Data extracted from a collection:
○ ○ ○ ○ ○ ○ ○
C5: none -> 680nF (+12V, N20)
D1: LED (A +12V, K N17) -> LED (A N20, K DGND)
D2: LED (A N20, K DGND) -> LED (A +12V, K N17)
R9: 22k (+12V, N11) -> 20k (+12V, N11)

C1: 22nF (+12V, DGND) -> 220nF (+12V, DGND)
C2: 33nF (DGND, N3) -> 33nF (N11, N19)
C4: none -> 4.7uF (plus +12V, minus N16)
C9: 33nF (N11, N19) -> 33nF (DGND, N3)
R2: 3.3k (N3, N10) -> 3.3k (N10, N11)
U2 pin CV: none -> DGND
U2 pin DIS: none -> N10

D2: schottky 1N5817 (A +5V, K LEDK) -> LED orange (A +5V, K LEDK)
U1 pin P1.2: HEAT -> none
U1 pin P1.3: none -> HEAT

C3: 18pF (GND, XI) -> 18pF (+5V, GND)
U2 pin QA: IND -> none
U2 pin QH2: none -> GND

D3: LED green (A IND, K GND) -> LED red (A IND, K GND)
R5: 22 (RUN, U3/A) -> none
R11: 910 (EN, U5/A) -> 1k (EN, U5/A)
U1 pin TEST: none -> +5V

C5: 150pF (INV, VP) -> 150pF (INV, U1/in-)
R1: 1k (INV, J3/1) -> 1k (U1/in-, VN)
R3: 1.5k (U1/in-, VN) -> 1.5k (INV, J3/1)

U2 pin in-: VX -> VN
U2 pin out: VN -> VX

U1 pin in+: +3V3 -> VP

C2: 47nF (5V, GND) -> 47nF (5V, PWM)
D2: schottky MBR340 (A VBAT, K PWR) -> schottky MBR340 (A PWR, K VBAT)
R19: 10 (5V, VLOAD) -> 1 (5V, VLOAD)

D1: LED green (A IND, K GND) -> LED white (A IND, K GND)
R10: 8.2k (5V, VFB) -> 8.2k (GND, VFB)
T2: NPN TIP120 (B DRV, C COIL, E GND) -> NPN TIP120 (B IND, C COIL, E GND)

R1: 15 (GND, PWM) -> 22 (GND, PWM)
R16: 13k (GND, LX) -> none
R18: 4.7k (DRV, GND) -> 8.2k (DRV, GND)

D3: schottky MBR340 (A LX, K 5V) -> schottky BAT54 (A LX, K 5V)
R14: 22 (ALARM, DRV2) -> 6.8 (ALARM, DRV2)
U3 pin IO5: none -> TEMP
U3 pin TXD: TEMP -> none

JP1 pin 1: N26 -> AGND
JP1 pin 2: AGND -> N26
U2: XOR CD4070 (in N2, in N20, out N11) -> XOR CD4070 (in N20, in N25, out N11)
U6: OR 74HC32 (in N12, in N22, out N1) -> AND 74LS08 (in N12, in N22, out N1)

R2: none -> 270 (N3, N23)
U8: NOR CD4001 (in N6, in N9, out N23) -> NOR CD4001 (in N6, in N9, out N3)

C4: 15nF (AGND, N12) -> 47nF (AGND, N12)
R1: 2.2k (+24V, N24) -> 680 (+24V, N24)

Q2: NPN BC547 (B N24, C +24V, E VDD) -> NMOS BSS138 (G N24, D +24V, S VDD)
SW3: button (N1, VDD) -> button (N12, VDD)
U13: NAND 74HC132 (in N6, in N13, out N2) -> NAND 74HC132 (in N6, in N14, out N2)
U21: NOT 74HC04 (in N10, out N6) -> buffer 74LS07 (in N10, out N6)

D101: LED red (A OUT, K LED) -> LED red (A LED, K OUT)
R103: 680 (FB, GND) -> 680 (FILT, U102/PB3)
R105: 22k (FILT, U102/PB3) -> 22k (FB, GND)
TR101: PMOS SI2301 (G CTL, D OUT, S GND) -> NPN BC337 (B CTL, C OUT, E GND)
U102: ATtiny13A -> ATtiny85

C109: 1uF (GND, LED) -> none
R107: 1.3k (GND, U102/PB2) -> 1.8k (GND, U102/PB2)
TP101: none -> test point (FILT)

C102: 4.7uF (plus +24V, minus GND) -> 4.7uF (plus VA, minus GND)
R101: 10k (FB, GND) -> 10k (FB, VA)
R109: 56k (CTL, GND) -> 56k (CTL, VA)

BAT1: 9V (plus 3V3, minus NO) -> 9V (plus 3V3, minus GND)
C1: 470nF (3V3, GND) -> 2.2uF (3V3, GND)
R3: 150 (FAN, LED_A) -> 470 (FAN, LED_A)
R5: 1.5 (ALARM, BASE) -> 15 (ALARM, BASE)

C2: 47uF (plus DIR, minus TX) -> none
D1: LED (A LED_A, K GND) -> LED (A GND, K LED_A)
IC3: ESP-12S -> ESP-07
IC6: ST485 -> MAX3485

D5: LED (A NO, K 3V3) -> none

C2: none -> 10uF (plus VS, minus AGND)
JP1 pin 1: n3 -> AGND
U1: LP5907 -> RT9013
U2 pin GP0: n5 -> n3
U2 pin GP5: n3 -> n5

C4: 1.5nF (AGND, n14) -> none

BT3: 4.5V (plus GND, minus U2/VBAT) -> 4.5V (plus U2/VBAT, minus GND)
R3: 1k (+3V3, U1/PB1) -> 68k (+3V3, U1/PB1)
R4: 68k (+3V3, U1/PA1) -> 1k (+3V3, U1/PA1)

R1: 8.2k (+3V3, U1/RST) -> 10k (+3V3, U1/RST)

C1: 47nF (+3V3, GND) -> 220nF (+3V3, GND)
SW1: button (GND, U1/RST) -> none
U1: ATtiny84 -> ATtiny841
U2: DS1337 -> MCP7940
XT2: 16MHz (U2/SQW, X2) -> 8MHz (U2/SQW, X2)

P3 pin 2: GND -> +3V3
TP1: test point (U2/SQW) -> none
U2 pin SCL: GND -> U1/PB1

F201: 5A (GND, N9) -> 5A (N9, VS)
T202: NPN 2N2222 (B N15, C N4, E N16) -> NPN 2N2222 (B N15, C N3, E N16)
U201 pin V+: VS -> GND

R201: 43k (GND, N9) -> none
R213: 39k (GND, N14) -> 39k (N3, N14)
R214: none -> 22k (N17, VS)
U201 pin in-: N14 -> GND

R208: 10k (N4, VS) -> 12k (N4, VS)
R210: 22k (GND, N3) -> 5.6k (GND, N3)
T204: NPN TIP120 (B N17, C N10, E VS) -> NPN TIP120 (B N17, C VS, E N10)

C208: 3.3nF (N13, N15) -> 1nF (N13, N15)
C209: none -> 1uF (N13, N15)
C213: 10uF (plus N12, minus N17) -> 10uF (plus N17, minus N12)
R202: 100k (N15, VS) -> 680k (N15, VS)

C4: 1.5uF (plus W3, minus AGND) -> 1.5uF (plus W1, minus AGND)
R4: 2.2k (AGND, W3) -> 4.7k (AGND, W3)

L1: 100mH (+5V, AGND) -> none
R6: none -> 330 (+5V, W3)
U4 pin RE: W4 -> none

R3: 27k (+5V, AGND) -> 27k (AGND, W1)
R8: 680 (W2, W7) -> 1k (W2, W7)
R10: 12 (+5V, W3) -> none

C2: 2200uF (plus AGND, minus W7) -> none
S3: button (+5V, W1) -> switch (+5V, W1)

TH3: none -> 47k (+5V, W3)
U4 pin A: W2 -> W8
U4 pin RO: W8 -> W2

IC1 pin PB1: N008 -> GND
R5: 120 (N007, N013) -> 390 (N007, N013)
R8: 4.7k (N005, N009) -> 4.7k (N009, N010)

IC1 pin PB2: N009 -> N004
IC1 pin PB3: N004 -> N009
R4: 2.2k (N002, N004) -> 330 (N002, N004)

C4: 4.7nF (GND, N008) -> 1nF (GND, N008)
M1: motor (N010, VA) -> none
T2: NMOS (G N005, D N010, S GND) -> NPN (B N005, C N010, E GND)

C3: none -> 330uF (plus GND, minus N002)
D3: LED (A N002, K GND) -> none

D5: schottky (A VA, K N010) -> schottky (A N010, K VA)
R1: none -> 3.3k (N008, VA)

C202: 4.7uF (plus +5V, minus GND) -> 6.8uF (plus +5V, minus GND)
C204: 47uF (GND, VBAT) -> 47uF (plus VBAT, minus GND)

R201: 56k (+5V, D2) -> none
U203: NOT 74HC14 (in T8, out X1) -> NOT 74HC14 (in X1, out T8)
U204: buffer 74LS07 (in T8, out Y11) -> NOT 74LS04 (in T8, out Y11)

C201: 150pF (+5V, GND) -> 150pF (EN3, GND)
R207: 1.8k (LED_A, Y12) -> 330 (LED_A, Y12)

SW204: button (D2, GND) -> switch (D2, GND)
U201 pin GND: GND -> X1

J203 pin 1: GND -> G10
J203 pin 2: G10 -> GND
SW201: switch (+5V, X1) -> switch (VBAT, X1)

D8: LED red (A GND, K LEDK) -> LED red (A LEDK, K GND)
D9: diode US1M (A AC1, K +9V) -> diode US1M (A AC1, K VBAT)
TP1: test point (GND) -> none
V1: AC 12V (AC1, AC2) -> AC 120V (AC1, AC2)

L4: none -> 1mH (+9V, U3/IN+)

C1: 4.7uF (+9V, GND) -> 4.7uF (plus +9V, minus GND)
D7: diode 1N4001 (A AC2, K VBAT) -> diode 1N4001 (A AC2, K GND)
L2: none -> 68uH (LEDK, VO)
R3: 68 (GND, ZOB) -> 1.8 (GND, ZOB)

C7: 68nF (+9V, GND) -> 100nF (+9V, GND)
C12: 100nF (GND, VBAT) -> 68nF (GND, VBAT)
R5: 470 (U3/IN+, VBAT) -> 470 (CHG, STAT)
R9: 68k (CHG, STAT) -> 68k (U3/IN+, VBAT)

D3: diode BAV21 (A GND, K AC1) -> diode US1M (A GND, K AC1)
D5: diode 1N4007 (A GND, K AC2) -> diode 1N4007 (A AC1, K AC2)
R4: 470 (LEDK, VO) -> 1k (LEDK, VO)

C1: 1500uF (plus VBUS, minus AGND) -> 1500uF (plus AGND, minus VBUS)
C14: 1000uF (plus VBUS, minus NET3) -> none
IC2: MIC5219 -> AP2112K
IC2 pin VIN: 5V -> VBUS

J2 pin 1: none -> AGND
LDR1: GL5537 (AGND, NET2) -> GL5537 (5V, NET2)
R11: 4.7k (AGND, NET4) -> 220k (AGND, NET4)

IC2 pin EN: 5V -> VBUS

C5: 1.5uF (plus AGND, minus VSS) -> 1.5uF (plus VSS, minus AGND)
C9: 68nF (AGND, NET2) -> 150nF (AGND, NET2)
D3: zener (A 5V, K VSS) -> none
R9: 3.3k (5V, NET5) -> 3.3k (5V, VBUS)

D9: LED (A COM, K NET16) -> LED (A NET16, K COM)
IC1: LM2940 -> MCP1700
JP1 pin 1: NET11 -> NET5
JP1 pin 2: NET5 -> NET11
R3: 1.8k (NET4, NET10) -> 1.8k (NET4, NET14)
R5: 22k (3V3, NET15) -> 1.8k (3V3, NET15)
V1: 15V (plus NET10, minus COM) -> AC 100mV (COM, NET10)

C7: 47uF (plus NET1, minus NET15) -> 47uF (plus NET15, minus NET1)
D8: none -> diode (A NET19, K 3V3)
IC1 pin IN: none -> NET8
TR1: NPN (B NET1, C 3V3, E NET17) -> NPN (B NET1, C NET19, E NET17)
○ ○ ○ ○ ○ ○ ○
Required work -
The word "NMOS" may appear in several lines of the data; copy every line where it does.

Response to the exercise -
Q2: NPN BC547 (B N24, C +24V, E VDD) -> NMOS BSS138 (G N24, D +24V, S VDD)
T2: NMOS (G N005, D N010, S GND) -> NPN (B N005, C N010, E GND)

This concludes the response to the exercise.